=== Section Start ===

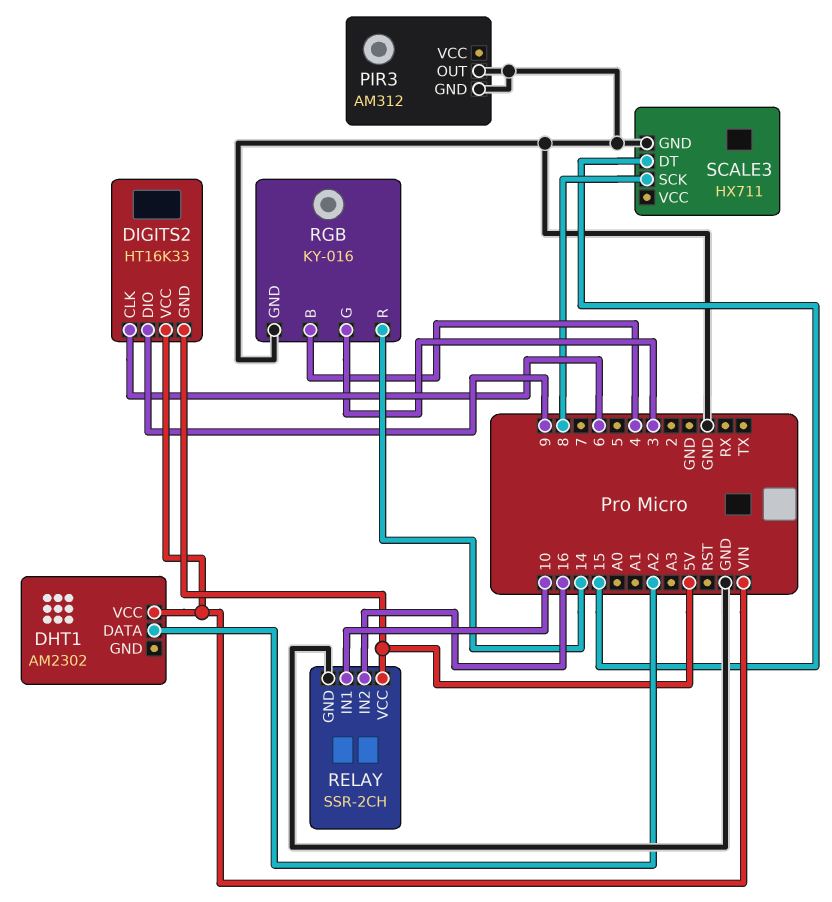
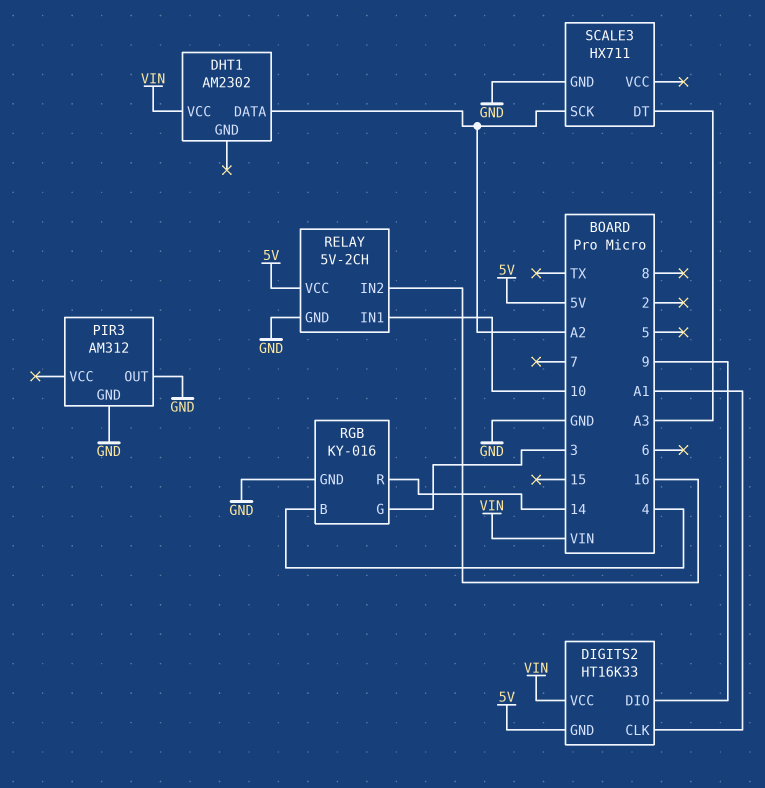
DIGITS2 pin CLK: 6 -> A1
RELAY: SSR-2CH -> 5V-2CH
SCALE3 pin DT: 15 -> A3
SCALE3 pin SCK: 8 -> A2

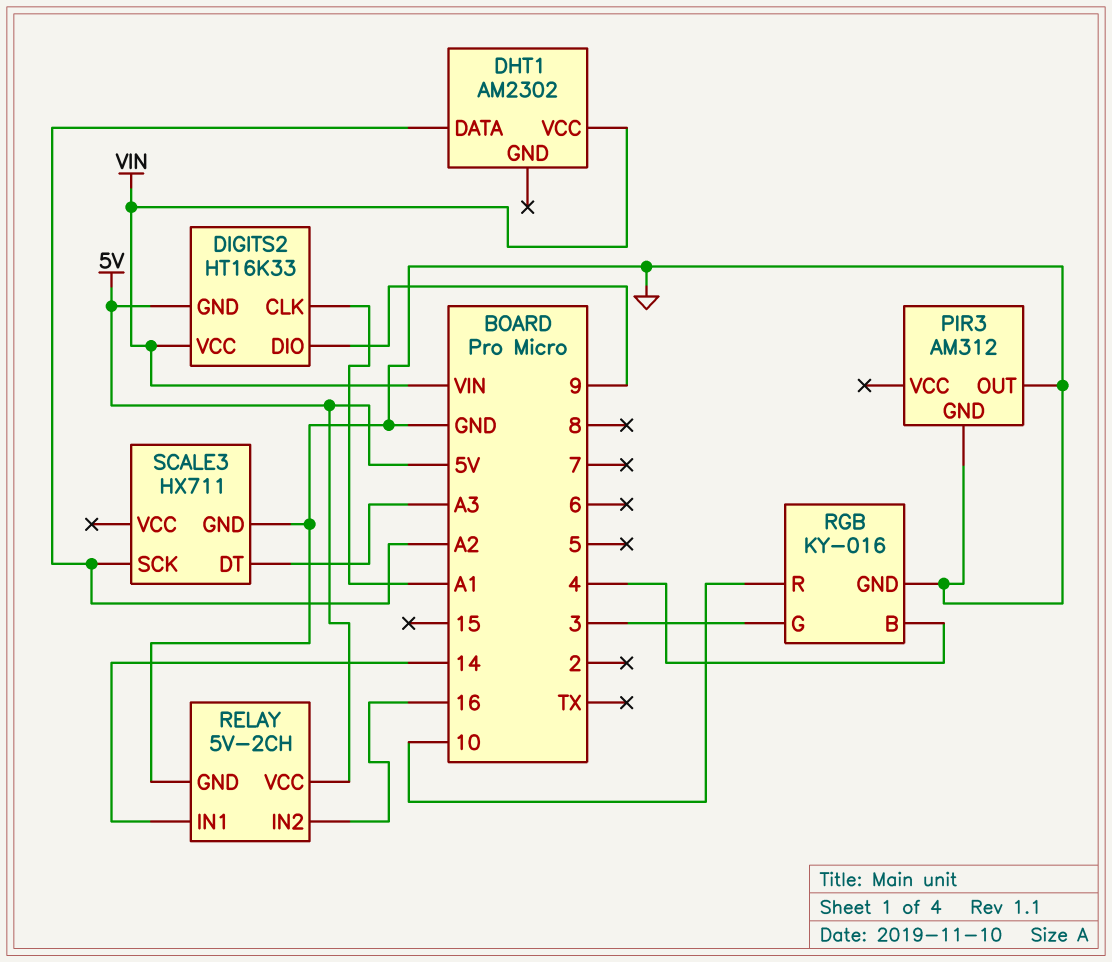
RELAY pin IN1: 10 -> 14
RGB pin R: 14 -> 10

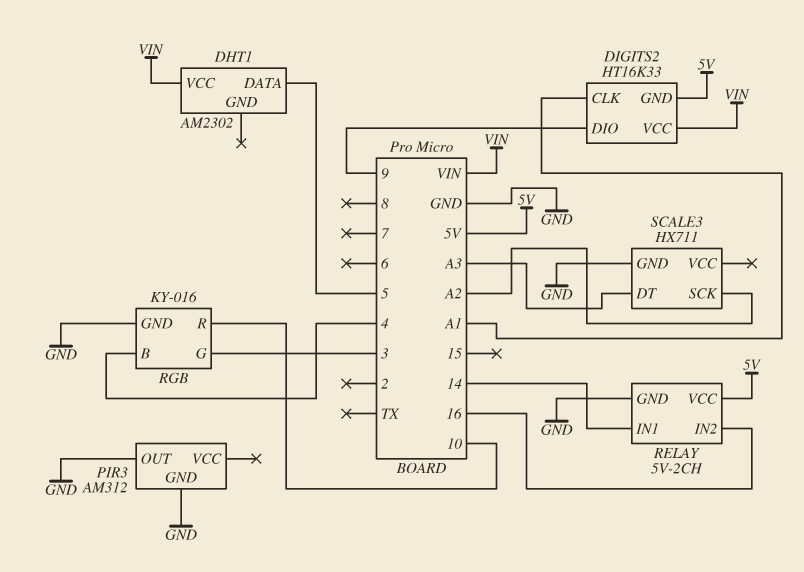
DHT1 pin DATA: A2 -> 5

=== Section End ===

Exercise aim - Search term "RELAY": return each line of the data that contains it.

Problem solution -
RELAY: SSR-2CH -> 5V-2CH
RELAY pin IN1: 10 -> 14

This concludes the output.